*Data extracts:*
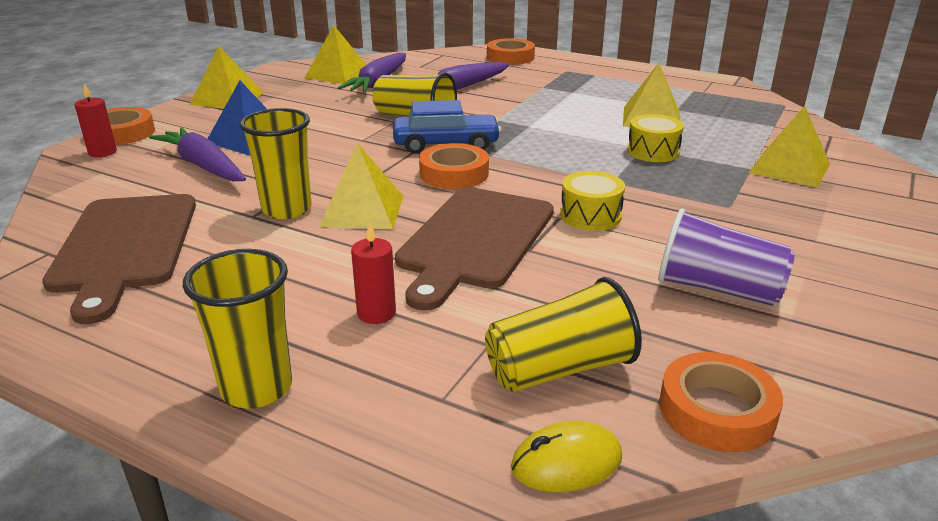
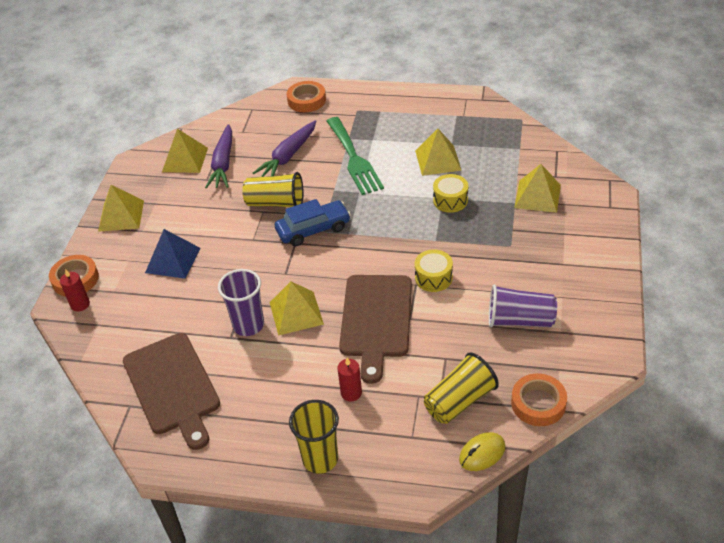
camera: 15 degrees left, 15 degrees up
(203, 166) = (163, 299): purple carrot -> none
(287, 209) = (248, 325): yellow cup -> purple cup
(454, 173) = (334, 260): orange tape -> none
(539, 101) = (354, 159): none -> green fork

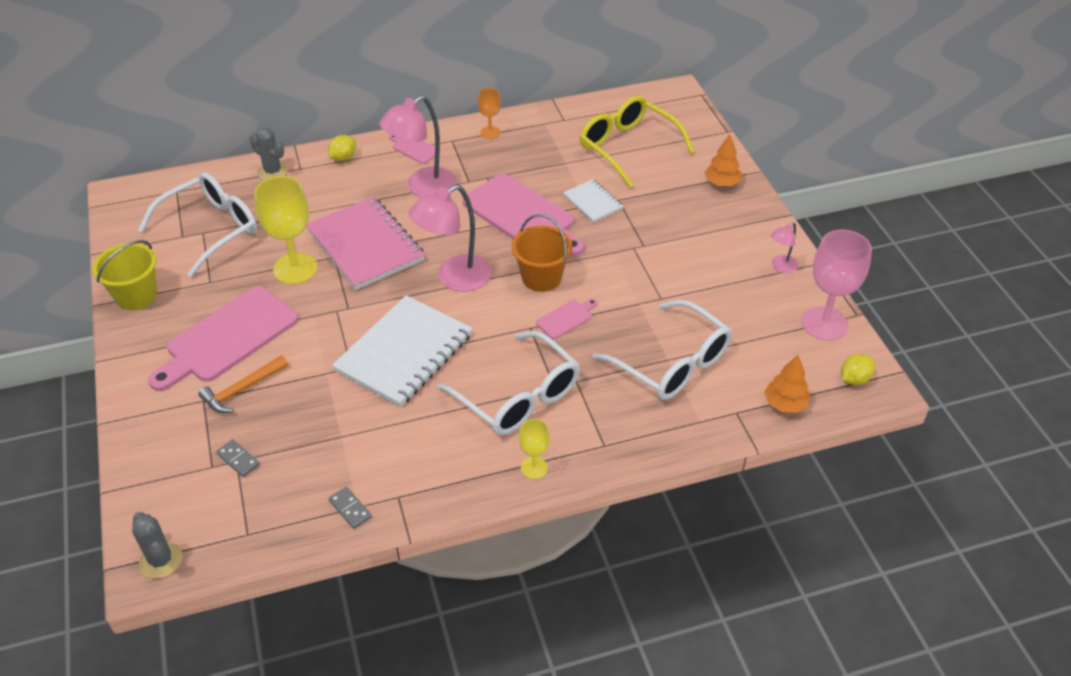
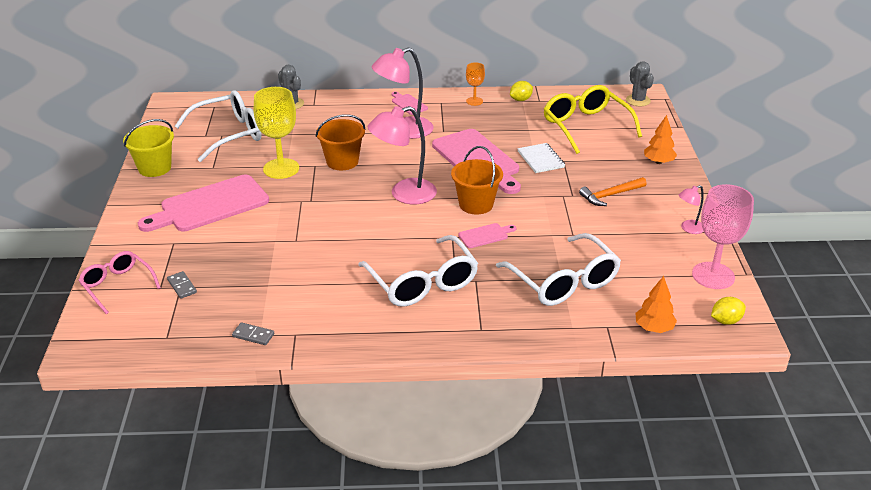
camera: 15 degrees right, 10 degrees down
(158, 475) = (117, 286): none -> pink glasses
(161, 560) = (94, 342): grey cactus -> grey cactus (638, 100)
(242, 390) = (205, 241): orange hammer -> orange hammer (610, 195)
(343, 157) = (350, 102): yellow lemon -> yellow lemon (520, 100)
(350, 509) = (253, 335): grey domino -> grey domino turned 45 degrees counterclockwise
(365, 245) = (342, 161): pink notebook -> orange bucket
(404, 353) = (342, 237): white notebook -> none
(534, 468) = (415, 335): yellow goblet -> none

*What is required:*
Within the listing above, extract exactly the lines that run from the one containing "(287, 209) = (248, 325): yellow" through the one containing "(158, 475) = (117, 286): none -> pink glasses", excluding any pictures.

*Reply:*
(287, 209) = (248, 325): yellow cup -> purple cup
(454, 173) = (334, 260): orange tape -> none
(539, 101) = (354, 159): none -> green fork

camera: 15 degrees right, 10 degrees down
(158, 475) = (117, 286): none -> pink glasses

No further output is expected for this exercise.